Shape position updates:

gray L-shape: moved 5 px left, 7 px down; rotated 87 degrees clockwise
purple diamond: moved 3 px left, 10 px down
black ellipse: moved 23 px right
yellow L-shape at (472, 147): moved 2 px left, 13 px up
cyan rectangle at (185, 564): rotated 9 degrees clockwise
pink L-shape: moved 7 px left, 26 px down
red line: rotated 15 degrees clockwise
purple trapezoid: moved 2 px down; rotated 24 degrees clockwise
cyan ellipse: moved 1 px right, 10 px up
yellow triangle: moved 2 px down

--

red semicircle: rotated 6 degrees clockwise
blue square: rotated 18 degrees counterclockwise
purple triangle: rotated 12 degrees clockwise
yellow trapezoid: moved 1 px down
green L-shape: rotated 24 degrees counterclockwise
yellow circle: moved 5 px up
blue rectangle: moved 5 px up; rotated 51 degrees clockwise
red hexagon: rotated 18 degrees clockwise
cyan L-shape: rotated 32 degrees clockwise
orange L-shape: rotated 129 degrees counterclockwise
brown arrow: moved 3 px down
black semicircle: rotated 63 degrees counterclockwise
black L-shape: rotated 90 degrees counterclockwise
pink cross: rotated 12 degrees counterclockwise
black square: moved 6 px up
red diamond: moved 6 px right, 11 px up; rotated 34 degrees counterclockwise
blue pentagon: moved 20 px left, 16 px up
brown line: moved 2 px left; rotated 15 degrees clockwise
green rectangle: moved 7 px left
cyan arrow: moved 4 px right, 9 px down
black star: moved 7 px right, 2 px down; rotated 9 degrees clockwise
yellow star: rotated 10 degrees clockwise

*Aim of the exercise*.
Retype the portion of the data above that starts on the line with "black ellipse: moved 23 px right" and finishes on the line with "yellow triangle: moved 2 px down", including both of those lines.

*Answer to this exercise*.
black ellipse: moved 23 px right
yellow L-shape at (472, 147): moved 2 px left, 13 px up
cyan rectangle at (185, 564): rotated 9 degrees clockwise
pink L-shape: moved 7 px left, 26 px down
red line: rotated 15 degrees clockwise
purple trapezoid: moved 2 px down; rotated 24 degrees clockwise
cyan ellipse: moved 1 px right, 10 px up
yellow triangle: moved 2 px down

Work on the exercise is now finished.